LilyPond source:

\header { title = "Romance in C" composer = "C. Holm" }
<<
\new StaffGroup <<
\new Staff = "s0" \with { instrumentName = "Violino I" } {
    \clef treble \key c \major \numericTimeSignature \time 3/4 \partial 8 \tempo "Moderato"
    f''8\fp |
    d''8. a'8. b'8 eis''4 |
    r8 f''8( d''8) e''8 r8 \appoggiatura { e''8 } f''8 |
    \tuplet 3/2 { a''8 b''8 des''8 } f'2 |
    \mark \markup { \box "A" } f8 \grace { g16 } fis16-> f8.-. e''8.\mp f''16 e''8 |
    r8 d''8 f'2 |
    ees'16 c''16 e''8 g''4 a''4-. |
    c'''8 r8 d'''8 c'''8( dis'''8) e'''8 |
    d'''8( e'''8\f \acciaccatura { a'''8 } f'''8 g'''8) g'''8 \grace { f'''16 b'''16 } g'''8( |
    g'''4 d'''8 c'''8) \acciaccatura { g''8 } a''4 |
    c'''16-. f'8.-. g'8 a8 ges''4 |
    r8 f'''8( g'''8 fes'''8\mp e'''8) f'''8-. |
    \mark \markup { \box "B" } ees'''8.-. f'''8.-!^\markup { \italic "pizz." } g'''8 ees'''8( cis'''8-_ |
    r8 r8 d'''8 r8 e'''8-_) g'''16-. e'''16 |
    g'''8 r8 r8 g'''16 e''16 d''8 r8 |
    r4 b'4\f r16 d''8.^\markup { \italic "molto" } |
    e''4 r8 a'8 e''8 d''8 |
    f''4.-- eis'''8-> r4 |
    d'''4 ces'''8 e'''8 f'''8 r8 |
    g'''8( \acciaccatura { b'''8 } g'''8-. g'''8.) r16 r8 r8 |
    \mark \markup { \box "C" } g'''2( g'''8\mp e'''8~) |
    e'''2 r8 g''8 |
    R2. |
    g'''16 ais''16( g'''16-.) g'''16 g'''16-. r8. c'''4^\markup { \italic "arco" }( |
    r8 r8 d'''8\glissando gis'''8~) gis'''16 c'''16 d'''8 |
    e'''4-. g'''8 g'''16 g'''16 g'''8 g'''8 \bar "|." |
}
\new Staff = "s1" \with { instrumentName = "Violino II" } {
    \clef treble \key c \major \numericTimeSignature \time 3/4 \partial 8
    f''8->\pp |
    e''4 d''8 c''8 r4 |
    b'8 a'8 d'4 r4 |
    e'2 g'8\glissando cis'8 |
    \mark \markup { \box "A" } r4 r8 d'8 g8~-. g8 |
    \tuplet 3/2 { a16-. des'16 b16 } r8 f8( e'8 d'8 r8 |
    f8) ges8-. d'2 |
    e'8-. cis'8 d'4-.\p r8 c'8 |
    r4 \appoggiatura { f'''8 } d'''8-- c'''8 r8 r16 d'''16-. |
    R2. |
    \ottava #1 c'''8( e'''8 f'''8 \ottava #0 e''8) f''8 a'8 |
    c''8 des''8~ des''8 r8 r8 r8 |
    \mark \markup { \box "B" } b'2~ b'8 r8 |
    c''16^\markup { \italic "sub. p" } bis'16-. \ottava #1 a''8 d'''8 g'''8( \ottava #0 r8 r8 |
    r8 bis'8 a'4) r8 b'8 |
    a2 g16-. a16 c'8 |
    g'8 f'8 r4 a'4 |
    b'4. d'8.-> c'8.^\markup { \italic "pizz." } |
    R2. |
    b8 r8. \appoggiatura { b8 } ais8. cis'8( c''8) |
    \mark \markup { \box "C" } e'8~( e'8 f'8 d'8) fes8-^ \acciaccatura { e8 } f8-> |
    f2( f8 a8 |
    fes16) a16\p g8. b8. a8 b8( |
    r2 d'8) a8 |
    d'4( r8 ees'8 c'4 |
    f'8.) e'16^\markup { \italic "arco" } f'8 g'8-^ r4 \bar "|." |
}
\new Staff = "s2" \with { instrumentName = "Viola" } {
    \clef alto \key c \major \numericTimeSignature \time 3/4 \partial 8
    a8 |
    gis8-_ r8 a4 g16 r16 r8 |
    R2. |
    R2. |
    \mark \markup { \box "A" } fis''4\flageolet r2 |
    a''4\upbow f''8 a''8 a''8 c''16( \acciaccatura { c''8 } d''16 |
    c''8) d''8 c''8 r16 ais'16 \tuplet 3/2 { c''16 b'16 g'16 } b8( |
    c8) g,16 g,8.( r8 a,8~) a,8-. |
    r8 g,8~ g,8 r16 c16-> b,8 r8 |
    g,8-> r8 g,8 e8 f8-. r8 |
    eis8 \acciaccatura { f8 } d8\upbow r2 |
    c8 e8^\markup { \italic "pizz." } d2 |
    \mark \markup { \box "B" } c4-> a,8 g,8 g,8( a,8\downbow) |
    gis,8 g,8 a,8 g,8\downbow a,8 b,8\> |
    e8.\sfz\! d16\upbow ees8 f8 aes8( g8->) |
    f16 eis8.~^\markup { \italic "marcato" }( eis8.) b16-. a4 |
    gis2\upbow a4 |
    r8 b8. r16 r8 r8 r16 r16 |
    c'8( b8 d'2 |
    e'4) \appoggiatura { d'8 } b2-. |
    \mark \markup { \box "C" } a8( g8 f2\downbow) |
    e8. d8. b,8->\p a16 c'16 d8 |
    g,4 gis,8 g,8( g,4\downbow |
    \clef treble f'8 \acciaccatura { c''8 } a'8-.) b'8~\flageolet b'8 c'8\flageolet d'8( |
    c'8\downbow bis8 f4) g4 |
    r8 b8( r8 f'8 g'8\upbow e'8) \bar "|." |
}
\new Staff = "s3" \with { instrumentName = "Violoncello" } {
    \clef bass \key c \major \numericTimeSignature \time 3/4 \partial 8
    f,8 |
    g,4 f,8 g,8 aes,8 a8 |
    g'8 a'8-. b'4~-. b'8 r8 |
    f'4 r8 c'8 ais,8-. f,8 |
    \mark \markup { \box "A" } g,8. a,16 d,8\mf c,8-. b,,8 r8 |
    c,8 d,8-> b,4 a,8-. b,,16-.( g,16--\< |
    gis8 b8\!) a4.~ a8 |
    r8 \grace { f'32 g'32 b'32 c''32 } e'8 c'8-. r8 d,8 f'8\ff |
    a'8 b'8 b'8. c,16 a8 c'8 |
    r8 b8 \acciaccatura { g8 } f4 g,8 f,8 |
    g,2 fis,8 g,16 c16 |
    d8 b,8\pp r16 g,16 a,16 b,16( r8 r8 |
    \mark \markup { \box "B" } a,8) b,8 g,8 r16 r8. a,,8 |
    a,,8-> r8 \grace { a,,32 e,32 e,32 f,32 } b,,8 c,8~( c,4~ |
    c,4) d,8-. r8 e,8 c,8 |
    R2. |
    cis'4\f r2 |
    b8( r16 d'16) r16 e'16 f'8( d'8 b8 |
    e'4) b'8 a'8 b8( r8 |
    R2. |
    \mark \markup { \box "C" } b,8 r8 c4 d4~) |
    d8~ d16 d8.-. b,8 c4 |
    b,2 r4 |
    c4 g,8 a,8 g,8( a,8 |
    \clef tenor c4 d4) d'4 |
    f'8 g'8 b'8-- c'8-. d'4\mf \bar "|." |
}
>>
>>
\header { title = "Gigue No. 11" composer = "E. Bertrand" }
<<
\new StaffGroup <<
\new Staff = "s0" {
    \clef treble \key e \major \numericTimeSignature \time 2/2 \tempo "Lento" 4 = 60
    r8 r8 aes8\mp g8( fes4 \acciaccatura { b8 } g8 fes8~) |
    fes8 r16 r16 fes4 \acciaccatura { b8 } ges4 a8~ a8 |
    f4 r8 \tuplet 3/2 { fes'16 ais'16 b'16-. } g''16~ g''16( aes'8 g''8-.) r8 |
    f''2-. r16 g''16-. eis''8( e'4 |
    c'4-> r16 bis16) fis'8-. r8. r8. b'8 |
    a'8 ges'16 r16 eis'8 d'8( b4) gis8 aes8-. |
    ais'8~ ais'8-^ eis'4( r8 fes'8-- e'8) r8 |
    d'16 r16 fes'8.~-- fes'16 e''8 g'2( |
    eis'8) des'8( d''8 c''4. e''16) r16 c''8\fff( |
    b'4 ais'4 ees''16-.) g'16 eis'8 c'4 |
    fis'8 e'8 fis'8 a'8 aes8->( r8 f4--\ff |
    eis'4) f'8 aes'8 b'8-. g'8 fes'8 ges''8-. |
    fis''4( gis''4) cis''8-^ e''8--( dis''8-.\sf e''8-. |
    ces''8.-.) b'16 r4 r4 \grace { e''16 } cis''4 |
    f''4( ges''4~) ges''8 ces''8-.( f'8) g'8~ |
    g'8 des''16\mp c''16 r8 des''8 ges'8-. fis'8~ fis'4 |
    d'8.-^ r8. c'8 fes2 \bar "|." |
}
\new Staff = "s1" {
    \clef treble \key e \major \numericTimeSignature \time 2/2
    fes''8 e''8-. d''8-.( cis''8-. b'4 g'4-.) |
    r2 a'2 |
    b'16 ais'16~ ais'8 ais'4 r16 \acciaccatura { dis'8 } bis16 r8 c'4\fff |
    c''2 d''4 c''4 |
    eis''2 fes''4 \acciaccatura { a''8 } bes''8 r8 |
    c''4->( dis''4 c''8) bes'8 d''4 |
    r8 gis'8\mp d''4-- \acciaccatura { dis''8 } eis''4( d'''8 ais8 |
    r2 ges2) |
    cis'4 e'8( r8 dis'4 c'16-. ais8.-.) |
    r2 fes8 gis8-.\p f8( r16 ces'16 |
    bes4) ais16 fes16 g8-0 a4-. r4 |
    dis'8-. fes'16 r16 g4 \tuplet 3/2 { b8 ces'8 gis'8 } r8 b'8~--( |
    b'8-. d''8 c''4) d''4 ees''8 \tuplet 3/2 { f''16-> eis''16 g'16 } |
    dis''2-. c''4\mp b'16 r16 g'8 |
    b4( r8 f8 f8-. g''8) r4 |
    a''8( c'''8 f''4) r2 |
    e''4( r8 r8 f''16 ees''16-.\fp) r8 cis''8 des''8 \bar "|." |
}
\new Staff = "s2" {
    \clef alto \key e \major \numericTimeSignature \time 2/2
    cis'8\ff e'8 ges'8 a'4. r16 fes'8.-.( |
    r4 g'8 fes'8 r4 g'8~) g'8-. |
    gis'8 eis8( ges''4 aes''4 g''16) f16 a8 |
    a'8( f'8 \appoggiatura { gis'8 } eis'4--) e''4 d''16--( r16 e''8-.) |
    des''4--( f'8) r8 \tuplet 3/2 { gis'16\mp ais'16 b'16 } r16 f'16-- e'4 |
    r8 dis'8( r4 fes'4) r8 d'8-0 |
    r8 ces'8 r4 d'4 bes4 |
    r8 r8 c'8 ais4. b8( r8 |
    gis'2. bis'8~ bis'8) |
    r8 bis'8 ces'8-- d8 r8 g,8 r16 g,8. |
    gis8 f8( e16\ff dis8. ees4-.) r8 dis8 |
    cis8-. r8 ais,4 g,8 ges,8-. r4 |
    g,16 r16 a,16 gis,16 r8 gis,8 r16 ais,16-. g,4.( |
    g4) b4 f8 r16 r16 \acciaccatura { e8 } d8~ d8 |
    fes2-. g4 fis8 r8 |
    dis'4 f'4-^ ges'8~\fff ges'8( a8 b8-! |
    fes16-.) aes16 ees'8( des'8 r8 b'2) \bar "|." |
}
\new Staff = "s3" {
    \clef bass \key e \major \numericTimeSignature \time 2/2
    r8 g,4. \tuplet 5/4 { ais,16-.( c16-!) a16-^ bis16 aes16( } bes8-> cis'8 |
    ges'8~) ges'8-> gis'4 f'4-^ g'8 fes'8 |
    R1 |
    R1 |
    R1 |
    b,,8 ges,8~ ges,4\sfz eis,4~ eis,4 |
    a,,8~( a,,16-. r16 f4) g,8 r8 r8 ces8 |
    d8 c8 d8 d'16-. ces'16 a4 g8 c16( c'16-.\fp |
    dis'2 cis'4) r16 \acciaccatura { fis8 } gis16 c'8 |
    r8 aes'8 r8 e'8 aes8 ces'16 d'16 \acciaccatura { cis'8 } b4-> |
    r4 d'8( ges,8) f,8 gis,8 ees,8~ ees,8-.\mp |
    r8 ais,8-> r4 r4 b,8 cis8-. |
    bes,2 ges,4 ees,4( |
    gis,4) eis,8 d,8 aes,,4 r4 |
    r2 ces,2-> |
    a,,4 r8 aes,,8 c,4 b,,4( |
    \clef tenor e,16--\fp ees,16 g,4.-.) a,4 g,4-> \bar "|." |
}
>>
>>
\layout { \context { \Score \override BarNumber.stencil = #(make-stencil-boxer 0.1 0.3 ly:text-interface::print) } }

══════════

#### GOAL OF THE EXERCISE
Count the lines in the entries that contain the string "upbow", treating uppercase and lowercase as different, and reply with the number alone.

#### ANSWER FOR THIS EXERCISE
5